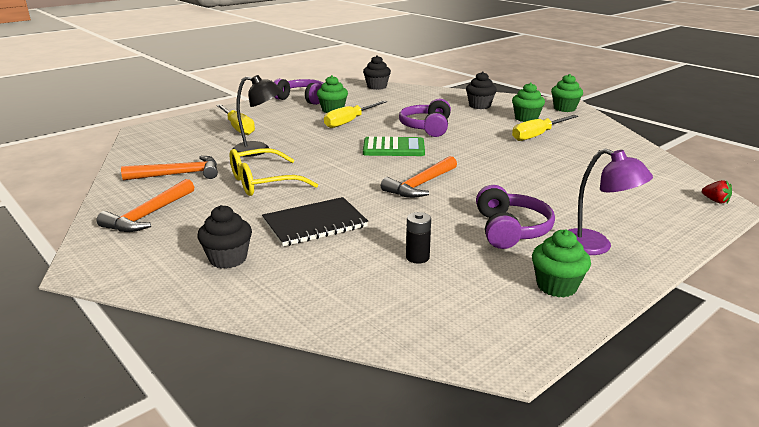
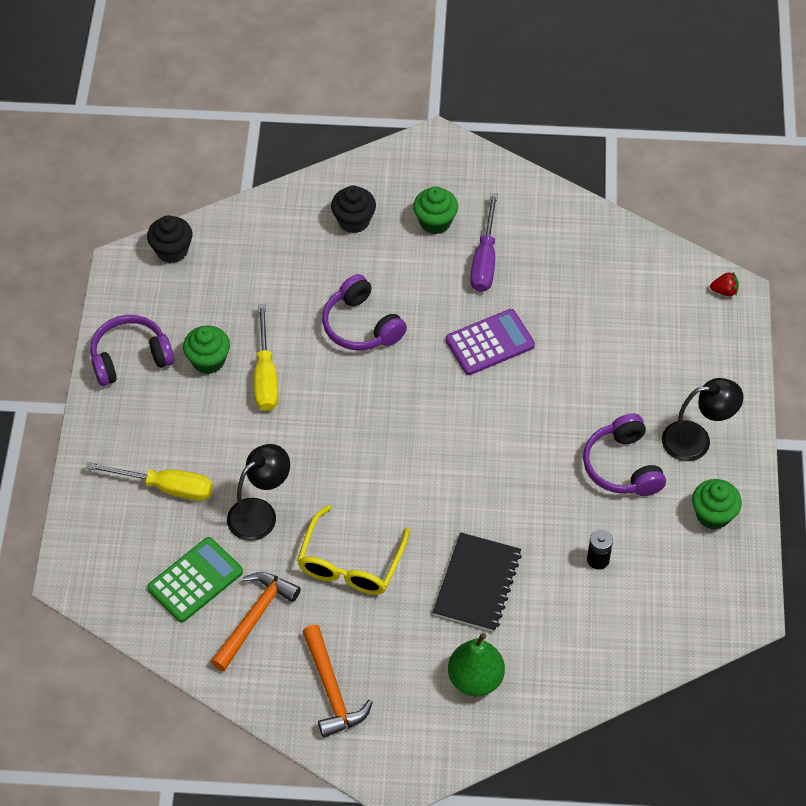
camera: 45 degrees left, 30 degrees up
(228, 259) = (475, 679): black cupcake -> green pear
(393, 148) = (383, 400): green calculator -> green calculator (195, 580)
(420, 185) = (486, 452): orange hammer -> none
(493, 156) = (490, 343): none -> purple calculator
(510, 230) = (622, 466): purple headphones -> purple headphones turned 150 degrees counterclockwise
(538, 135) = (485, 259): yellow screwdriver -> purple screwdriver
(564, 108) = (448, 161): green cupcake -> none
(595, 246) = (696, 440): purple lamp -> black lamp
* * * *
Problem to solve:
Print exactly the line containing "(538, 135) = (485, 259): yellow" and every line after it through the end of the records above, and nothing else.

Response for this exercise:
(538, 135) = (485, 259): yellow screwdriver -> purple screwdriver
(564, 108) = (448, 161): green cupcake -> none
(595, 246) = (696, 440): purple lamp -> black lamp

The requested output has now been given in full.